**WHAT YOU ARE ASKED TO DO:** Work through the records that follow and return each line containing the word "VEXT".

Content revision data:
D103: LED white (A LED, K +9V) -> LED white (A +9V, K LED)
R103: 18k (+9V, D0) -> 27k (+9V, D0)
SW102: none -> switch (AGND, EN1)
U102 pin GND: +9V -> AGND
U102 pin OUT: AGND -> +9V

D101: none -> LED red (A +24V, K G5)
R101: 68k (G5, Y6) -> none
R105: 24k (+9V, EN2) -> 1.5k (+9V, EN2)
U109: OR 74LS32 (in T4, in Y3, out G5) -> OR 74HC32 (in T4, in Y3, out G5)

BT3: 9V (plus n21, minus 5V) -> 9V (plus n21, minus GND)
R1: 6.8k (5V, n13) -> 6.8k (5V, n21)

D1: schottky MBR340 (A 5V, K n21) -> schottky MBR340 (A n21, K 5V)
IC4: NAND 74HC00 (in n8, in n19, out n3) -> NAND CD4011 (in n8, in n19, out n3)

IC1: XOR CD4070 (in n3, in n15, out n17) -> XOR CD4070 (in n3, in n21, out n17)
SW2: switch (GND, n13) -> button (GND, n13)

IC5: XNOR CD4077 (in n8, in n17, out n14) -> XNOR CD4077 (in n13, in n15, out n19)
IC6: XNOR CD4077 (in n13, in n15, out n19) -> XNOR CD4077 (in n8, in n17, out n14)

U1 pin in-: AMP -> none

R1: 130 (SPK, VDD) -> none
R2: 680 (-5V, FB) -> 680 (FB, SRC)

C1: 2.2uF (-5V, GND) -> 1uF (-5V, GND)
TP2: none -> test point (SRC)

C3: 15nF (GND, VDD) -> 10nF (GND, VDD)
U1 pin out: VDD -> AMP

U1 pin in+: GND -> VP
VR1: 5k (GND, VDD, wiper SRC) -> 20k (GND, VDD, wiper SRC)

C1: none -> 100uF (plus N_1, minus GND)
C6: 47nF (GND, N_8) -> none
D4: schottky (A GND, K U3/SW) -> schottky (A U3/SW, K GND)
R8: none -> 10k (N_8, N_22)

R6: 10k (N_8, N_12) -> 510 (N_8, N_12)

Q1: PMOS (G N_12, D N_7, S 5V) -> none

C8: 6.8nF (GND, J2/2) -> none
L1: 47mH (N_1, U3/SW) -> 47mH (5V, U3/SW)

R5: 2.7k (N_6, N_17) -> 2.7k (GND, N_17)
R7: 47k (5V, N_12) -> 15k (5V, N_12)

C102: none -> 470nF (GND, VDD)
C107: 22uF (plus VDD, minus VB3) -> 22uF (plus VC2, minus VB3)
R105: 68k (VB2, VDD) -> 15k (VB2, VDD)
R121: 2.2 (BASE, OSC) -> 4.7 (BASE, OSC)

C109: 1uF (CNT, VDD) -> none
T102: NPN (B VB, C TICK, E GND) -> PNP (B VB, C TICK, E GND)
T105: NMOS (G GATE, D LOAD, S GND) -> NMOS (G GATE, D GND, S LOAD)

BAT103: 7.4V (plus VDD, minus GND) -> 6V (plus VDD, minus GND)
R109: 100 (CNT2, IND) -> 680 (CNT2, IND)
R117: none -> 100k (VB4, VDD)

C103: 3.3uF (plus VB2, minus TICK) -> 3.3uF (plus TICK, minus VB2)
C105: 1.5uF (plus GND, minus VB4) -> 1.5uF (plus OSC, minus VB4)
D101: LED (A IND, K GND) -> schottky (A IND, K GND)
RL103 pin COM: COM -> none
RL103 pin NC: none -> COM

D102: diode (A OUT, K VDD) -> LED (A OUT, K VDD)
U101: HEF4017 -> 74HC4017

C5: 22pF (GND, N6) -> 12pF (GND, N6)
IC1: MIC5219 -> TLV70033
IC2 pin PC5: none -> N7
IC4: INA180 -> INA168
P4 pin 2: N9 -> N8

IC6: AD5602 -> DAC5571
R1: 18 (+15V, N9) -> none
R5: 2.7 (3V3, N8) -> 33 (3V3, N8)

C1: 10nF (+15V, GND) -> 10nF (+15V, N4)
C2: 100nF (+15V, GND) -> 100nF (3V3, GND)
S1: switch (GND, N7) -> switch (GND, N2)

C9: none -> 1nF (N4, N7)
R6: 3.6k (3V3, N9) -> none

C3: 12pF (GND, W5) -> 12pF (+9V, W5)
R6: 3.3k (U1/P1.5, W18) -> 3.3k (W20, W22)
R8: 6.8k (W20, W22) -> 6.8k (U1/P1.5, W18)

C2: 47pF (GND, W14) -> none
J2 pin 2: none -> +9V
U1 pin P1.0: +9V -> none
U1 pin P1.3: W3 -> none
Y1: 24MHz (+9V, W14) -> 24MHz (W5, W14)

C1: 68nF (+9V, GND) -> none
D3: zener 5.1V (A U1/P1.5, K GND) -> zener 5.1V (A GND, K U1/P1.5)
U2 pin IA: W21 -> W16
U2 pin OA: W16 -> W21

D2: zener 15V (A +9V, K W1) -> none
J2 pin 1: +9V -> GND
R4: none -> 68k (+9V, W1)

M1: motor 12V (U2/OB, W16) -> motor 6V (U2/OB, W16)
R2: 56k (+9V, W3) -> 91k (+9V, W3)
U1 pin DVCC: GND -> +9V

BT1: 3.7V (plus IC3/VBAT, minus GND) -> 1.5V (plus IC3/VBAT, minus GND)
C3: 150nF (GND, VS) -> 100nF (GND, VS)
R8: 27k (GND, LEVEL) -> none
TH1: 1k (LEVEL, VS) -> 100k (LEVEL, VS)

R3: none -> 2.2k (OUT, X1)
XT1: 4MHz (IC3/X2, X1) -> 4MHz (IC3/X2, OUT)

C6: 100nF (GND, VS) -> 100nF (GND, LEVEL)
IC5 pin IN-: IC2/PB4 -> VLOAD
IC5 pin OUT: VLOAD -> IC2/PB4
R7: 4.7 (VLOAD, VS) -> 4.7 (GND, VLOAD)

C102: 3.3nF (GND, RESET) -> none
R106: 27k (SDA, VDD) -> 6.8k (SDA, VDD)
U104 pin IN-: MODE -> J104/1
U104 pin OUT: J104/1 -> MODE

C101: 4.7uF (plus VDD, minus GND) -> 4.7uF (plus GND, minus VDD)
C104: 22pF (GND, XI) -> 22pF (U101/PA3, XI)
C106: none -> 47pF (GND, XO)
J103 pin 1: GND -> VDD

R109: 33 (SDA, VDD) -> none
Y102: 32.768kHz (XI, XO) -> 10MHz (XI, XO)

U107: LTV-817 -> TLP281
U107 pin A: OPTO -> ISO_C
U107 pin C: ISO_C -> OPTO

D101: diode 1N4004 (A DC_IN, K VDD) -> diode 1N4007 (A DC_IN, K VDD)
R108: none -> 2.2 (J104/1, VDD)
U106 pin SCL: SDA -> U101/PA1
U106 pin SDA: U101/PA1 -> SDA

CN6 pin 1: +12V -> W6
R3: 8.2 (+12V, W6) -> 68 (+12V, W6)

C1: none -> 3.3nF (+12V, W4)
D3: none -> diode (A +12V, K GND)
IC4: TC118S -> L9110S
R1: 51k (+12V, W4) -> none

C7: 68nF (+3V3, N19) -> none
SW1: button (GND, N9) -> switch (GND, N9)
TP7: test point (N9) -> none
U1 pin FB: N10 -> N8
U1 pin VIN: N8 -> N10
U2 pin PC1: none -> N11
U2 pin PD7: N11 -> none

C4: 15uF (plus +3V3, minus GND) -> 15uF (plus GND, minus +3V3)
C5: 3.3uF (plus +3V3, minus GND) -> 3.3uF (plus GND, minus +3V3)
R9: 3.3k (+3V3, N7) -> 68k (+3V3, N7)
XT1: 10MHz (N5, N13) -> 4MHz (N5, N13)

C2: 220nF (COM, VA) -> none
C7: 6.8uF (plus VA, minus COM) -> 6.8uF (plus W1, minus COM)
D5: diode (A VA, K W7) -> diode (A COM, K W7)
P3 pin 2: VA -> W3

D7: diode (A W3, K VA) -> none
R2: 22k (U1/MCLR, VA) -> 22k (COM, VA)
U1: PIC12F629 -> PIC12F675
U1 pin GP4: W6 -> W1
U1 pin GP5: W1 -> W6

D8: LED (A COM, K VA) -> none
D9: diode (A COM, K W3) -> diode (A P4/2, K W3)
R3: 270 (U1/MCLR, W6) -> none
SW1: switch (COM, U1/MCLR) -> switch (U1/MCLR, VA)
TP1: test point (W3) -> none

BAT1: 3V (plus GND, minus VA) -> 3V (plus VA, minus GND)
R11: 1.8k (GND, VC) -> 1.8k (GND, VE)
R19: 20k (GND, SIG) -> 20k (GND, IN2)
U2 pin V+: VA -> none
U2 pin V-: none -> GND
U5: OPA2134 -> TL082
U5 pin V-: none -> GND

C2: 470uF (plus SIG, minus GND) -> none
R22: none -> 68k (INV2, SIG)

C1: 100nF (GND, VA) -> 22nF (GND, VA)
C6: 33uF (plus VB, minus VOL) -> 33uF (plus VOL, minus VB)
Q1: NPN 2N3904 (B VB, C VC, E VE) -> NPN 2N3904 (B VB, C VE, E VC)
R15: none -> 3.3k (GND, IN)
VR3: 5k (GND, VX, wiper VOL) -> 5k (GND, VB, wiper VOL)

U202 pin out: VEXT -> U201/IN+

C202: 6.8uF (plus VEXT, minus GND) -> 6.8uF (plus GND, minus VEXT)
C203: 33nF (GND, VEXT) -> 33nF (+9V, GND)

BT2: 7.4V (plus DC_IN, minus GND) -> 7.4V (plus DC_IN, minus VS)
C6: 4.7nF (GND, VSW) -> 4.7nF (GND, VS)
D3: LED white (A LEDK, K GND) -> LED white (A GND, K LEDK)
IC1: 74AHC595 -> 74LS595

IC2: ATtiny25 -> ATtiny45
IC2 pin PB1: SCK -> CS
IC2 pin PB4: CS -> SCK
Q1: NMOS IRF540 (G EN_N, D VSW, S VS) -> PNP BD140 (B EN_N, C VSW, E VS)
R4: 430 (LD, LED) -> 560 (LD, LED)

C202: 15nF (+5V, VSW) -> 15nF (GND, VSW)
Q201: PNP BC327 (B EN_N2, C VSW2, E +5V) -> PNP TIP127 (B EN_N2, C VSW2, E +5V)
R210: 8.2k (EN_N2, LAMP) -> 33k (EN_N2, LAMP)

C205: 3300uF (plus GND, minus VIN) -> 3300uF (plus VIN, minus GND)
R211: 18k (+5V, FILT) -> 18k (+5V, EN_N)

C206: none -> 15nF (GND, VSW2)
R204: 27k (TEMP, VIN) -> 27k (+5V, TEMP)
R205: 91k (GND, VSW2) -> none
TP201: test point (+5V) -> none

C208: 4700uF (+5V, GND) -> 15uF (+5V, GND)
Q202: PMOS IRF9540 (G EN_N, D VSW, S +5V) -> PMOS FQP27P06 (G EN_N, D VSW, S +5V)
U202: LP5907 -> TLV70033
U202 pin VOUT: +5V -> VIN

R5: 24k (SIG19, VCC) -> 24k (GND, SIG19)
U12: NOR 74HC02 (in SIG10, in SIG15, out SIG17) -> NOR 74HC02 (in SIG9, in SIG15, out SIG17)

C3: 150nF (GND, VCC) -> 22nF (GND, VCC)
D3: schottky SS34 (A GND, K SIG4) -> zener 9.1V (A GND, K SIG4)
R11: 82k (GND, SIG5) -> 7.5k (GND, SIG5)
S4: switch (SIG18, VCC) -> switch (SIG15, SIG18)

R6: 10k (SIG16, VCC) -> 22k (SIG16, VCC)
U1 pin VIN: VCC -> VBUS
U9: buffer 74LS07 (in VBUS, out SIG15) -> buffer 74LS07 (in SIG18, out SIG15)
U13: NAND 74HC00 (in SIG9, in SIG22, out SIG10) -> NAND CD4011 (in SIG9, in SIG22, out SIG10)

**SOLUTION TO THIS TASK:**
U202 pin out: VEXT -> U201/IN+
C202: 6.8uF (plus VEXT, minus GND) -> 6.8uF (plus GND, minus VEXT)
C203: 33nF (GND, VEXT) -> 33nF (+9V, GND)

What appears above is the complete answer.